▶ What the task requires: Any picture in the listing is left out of the copy; all else is duplicated exactly.

▶ Data shown:
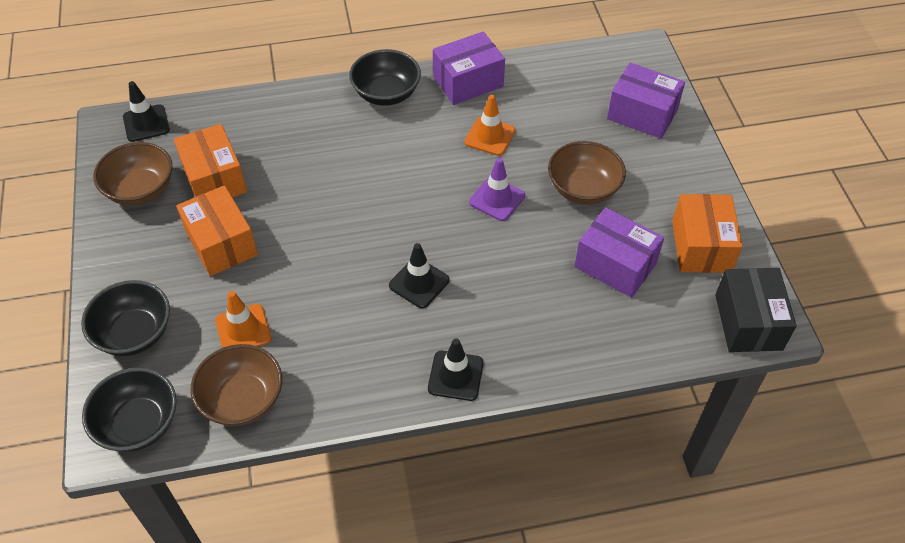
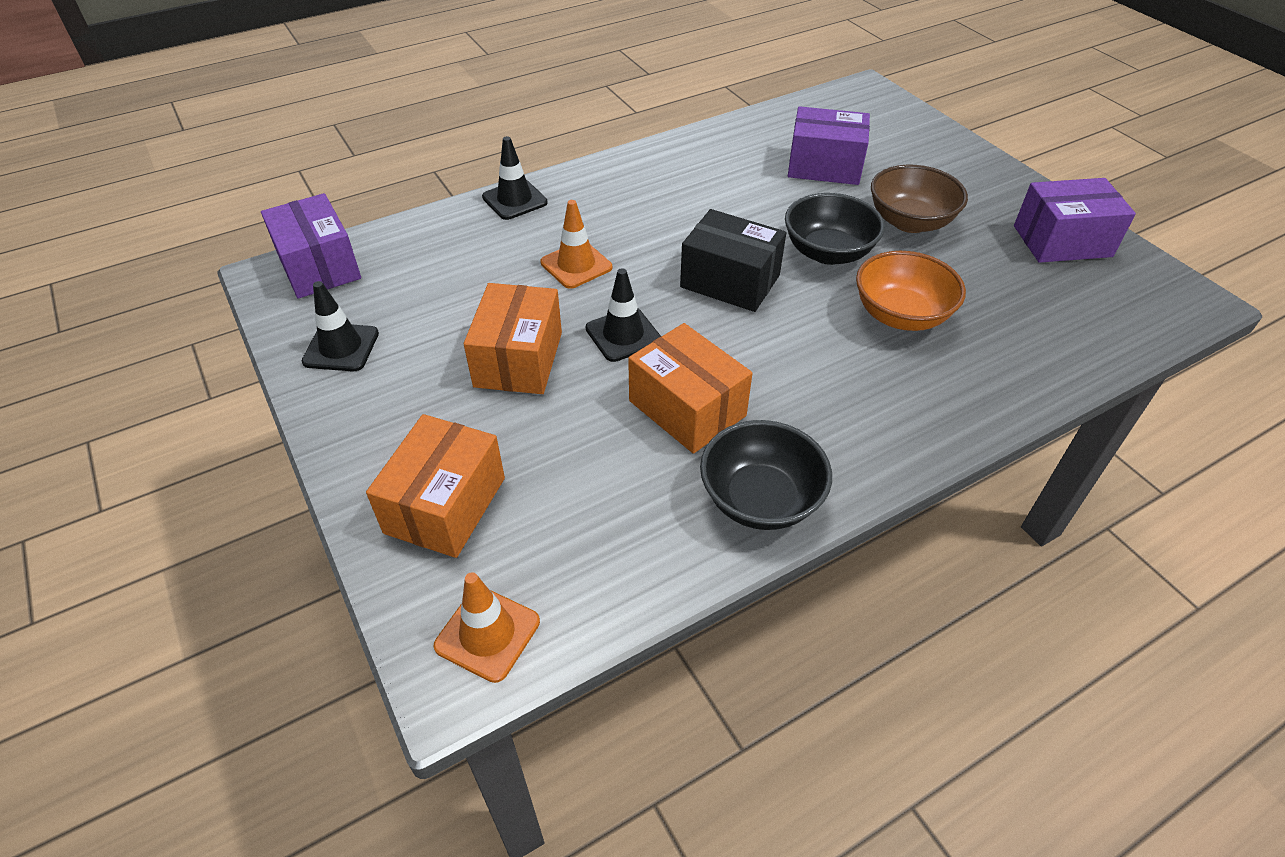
black bowl: 3 -> 2
brown bowl: 3 -> 1
orange bowl: 0 -> 1
purple traffic cone: 1 -> 0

▶ Solution for this exercise:
black bowl: 3 -> 2
brown bowl: 3 -> 1
orange bowl: 0 -> 1
purple traffic cone: 1 -> 0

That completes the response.